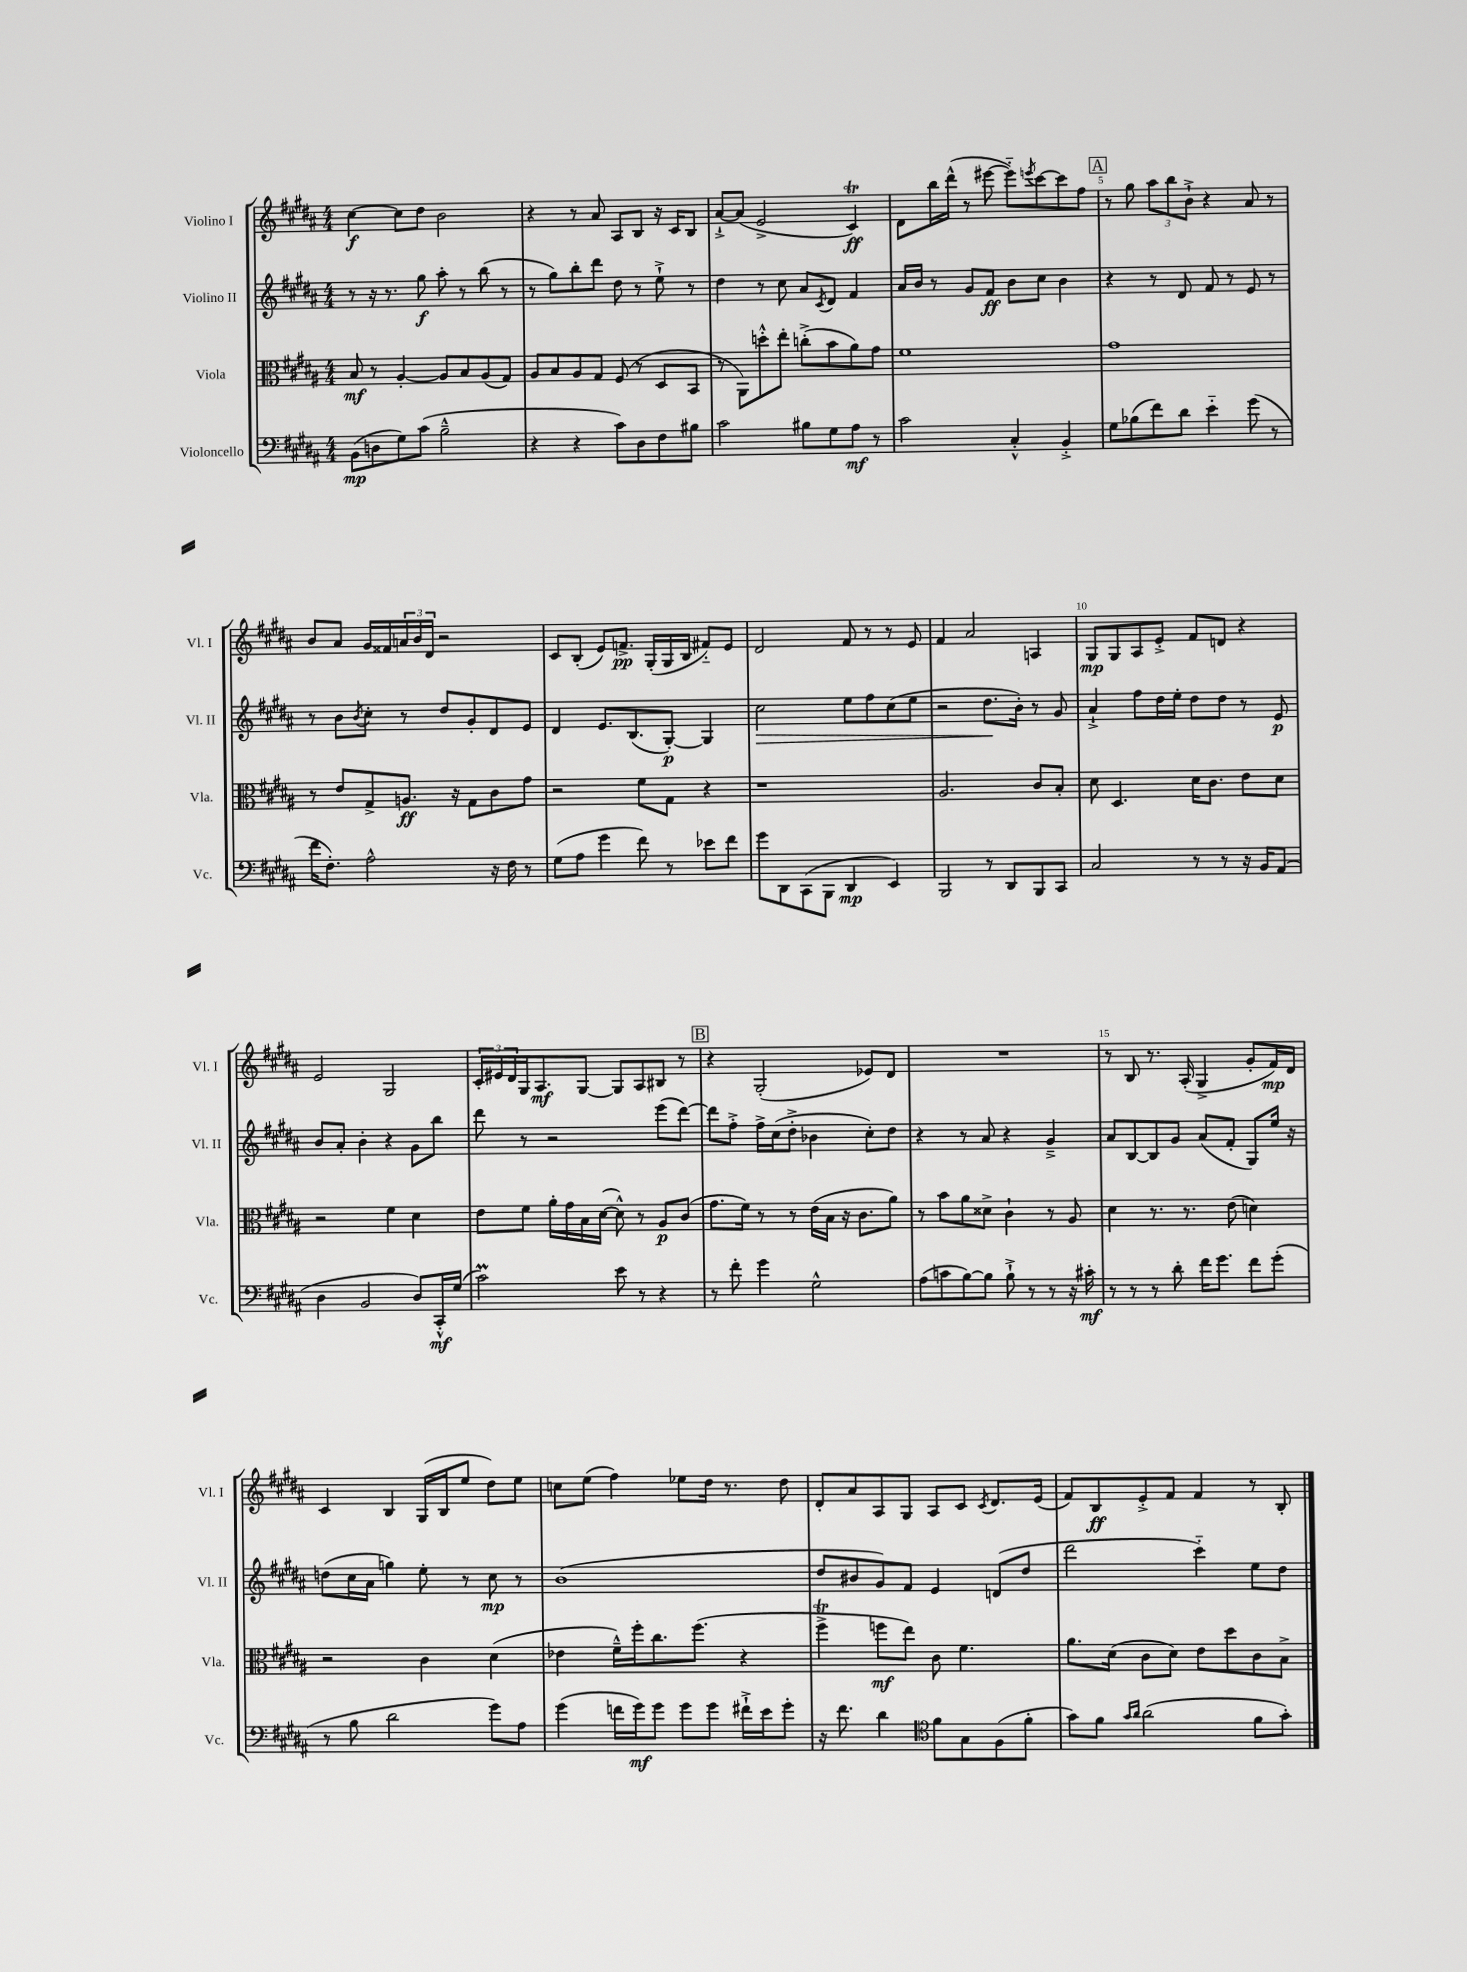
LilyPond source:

<<
\new StaffGroup <<
\new Staff = "s0" \with { instrumentName = "Violino I" shortInstrumentName = "Vl. I" } {
    \clef treble \key b \major \numericTimeSignature \time 4/4
    cis''4~\f cis''8 dis''8 b'2 |
    r4 r8 ais'8 ais8 b8 r16 cis'16 b8 |
    ais'8~-!-> ais'8( e'2-> cis'4\trill\ff) |
    dis'8 b''16 dis'''16-^( r8 eis'''8~ eis'''8-_) \acciaccatura { e'''8 } cis'''8~ cis'''8 fis''8 |
    \mark \markup { \box "A" } r8 gis''8 \tuplet 3/2 { ais''8 b''8 b'8-!-> } r4 ais'8 r8 |
    b'8 ais'8 gis'16 fisis'16 \tuplet 3/2 { a'16 b'16 dis'16 } r2 |
    cis'8 b8-.( e'8) f'8.->\pp gis16-.( gis16 b16 fis'8-_) e'8 |
    dis'2 fis'8 r8 r8 e'8 |
    fis'4 ais'2 a4 |
    gis8\mp gis8 ais8 e'8-.-> fis'8 d'8 r4 |
    e'2 gis2 |
    \tuplet 3/2 { cis'16-. eis'16 dis'16 } gis16 ais8.\mf gis8~ gis8 ais8 bis8 r8 |
    \mark \markup { \box "B" } r4 gis2-.( ees'8) dis'8 |
    R1 |
    r8 b8 r8. ais16-.( gis4-> gis'8-. fis'16\mp) dis'16 |
    cis'4 b4 gis16( b16 e''8 dis''8) e''8 |
    c''8 e''8( fis''4) ees''8 dis''16 r8. dis''8 |
    dis'8-. ais'8 ais8 gis8 ais8 cis'8 \acciaccatura { cis'8 } dis'8. e'16( |
    fis'8) b8\ff e'8-.-> fis'8 fis'4 r8 b8-. \bar "|." |
}
\new Staff = "s1" \with { instrumentName = "Violino II" shortInstrumentName = "Vl. II" } {
    \clef treble \key b \major \numericTimeSignature \time 4/4
    r8 r16 r8. gis''8\f ais''8-. r8 b''8( r8 |
    r8 gis''8) b''8-. dis'''8 dis''8 r8 e''8-!-> r8 |
    dis''4 r8 cis''8 ais'8 \acciaccatura { cis'8 } dis'8 fis'4 |
    ais'16 b'16 r8 gis'8 fis'8\ff b'8 cis''8 b'4 |
    \mark \markup { \box "A" } r4 r8 dis'8 fis'8 r8 e'8 r8 |
    r8 b'8 \acciaccatura { b'8 } cis''8-. r8 dis''8 gis'8-. dis'8 e'8 |
    dis'4 e'8. b8.( gis8~-.\p) gis4 |
    cis''2\> e''8 fis''8 cis''8( e''8 |
    r2 dis''8.\! b'16-.) r8 gis'8 |
    ais'4-!-> fis''8 dis''16 e''16-. dis''8 dis''8 r8 e'8\p |
    b'8 ais'8-. b'4-. r4 gis'8 b''8 |
    dis'''8 r8 r2 e'''8( dis'''8~) |
    \mark \markup { \box "B" } dis'''8 fis''8-.-> fis''16-> cis''16( dis''8-.-> bes'4 cis''8-.) dis''8 |
    r4 r8 ais'8 r4 gis'4---> |
    ais'8 b8~ b8 gis'8 ais'8( fis'8-. gis8) e''16 r16 |
    d''8( cis''16 ais'16 g''4) e''8-. r8 cis''8\mp r8 |
    b'1( |
    dis''8 bis'8 gis'8) fis'8 e'4 d'8( dis''8 |
    dis'''2 cis'''4-_) e''8 dis''8 \bar "|." |
}
\new Staff = "s2" \with { instrumentName = "Viola" shortInstrumentName = "Vla." } {
    \clef alto \key b \major \numericTimeSignature \time 4/4
    b8\mf r8 ais4~-. ais8 b8 ais8( gis8) |
    ais8 b8 ais8 gis8 fis8( r8 dis8 b,8 |
    r8 ais,8) d''8-.-^ e''8-. c''8-.->( b'8 ais'8) gis'8 |
    fis'1 |
    \mark \markup { \box "A" } gis'1 |
    r8 e'8 gis8-> a8.\ff r16 gis8 cis'8 gis'8 |
    r2 fis'8 gis8 r4 |
    r1 |
    ais2. cis'8 b8-. |
    dis'8 dis4. dis'16 cis'8. e'8 dis'8 |
    r2 fis'4 dis'4 |
    e'8 fis'8 ais'16-. gis'16 b16 dis'16~( dis'8-^) r8 ais8\p cis'8( |
    \mark \markup { \box "B" } gis'8. fis'16) r8 r8 e'16( b16 r16 cis'8. ais'8) |
    r8 b'8 ais'8 disis'8-> cis'4-! r8 ais8 |
    dis'4 r8. r8. e'8( d'4) |
    r2 cis'4 dis'4( |
    ees'4 fis'16---^) fis''16-. cis''8. fis''8.( r4 |
    fis''4->\trill f''8\mf e''8) cis'8 fis'4. |
    ais'8. dis'16( cis'8 dis'8) e'8 dis''8 cis'8 b8-> \bar "|." |
}
\new Staff = "s3" \with { instrumentName = "Violoncello" shortInstrumentName = "Vc." } {
    \clef bass \key b \major \numericTimeSignature \time 4/4
    b,8\mp( d8 gis8) cis'8( b2---^ |
    r4 r4 cis'8) dis8 fis8 bis8 |
    cis'2 bis8 gis8 ais8\mf r8 |
    cis'2 cis4-.-^ b,4-.-> |
    \mark \markup { \box "A" } gis8 bes8( fis'8) dis'8 e'4-_ gis'8( r8 |
    fis'16 fis8.-.) ais2-^ r16 fis16 r8 |
    gis8( ais8 gis'4 fis'8) r8 ees'8 fis'8 |
    gis'8 dis,8 cis,8( b,,8 dis,4\mp e,4) |
    b,,2 r8 dis,8 b,,8 cis,8 |
    cis2 r8 r8 r16 b,16 ais,8( |
    dis4 b,2 dis8) cis,16-.-^\mf gis16( |
    cis'2\prall) e'8 r8 r4 |
    \mark \markup { \box "B" } r8 fis'8-. gis'4 gis2-^ |
    ais8( c'8 b8~) b8 b8-!-> r8 r8 r16 cis'16-.\mf |
    r8 r8 r8 dis'8-. fis'16 gis'8. fis'8 gis'8-.( |
    r8 b8 dis'2 gis'8) ais8 |
    gis'4( f'16 gis'16\mf) gis'8 gis'8 gis'8 fis'16-!-> e'16 gis'8-. |
    r16 fis'8. dis'4 \clef tenor fis'8 gis8 fis8( fis'8-. |
    gis'8) fis'8 \grace { gis'16 ais'16 } ais'2( fis'8 gis'8-.) \bar "|." |
}
>>
>>
\layout { \context { \Score \override BarNumber.break-visibility = ##(#f #t #t) barNumberVisibility = #(every-nth-bar-number-visible 5) } }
★ ★ ★ ★
REQUIRED TASK
How many lines of the material above contain the string "trill"? Reply with the number alone.

RESPONSE
2